» TO BE DONE:
Write out the full set of records below exactly.
Begin RECORDS SUPPLIED
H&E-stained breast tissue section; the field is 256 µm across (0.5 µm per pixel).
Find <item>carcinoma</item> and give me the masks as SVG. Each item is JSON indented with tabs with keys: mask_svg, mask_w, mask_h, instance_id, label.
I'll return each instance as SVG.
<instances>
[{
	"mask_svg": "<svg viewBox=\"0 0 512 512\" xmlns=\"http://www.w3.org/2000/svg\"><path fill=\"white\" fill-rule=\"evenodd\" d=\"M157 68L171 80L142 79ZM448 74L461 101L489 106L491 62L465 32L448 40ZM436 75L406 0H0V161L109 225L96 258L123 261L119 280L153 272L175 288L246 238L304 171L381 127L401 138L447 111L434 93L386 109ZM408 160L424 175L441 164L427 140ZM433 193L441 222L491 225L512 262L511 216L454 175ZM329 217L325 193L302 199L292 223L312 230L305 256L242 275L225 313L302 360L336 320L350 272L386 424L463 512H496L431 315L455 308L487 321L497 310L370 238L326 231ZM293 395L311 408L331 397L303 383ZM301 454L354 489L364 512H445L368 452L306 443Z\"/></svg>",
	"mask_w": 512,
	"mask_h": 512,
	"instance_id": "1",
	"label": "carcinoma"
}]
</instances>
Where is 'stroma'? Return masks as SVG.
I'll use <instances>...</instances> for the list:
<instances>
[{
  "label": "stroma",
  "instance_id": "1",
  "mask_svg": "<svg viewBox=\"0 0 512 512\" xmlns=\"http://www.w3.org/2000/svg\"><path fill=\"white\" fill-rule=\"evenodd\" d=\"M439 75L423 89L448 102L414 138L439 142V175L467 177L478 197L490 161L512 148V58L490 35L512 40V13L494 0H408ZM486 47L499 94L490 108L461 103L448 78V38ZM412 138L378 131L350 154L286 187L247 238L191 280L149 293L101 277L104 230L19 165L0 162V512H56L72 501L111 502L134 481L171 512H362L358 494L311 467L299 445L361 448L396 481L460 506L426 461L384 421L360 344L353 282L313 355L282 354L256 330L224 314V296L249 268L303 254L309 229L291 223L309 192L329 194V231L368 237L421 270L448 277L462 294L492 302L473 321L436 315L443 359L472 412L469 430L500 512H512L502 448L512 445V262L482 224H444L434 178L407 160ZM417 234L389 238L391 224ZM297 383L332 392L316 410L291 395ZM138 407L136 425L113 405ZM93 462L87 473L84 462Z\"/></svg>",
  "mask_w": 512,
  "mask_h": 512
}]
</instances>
End RECORDS SUPPLIED
» THE COMPLETED TASK:
H&E-stained breast tissue section; the field is 256 µm across (0.5 µm per pixel).
Find <item>carcinoma</item> and give me the masks as SVG. Each item is JSON indented with tabs with keys: mask_svg, mask_w, mask_h, instance_id, label.
I'll return each instance as SVG.
<instances>
[{
	"mask_svg": "<svg viewBox=\"0 0 512 512\" xmlns=\"http://www.w3.org/2000/svg\"><path fill=\"white\" fill-rule=\"evenodd\" d=\"M157 68L171 80L142 79ZM448 74L461 101L489 106L491 62L465 32L448 40ZM436 75L406 0H0V161L109 225L96 258L123 261L119 280L153 272L175 288L246 238L304 171L381 127L401 138L447 111L434 93L386 109ZM408 160L424 175L441 164L427 140ZM433 193L441 222L491 225L512 262L511 216L454 175ZM329 217L325 193L302 199L292 223L312 230L305 256L242 275L225 313L302 360L336 320L350 272L386 424L463 512H496L431 315L455 308L487 321L497 310L370 238L326 231ZM293 395L311 408L331 397L303 383ZM301 454L354 489L364 512H445L368 452L306 443Z\"/></svg>",
	"mask_w": 512,
	"mask_h": 512,
	"instance_id": "1",
	"label": "carcinoma"
}]
</instances>
Where is 'stroma'? Return masks as SVG.
I'll use <instances>...</instances> for the list:
<instances>
[{
  "label": "stroma",
  "instance_id": "1",
  "mask_svg": "<svg viewBox=\"0 0 512 512\" xmlns=\"http://www.w3.org/2000/svg\"><path fill=\"white\" fill-rule=\"evenodd\" d=\"M439 75L423 89L448 102L414 138L439 142V175L467 177L478 197L490 161L512 148V58L490 35L512 40V13L494 0H408ZM486 47L499 94L490 108L461 103L448 78V38ZM412 138L378 131L350 154L286 187L247 238L191 280L149 293L101 277L104 230L19 165L0 162V512H56L72 501L111 502L134 481L171 512H362L358 494L311 467L299 445L361 448L396 481L460 506L426 461L384 421L360 344L353 282L313 355L282 354L256 330L224 314V296L249 268L303 254L309 229L291 223L309 192L329 194V231L368 237L421 270L448 277L462 294L492 302L473 321L436 315L443 359L472 412L469 430L500 512H512L502 448L512 445V262L482 224H444L434 178L407 160ZM417 234L389 238L391 224ZM297 383L332 392L316 410L291 395ZM138 407L136 425L113 405ZM93 462L87 473L84 462Z\"/></svg>",
  "mask_w": 512,
  "mask_h": 512
}]
</instances>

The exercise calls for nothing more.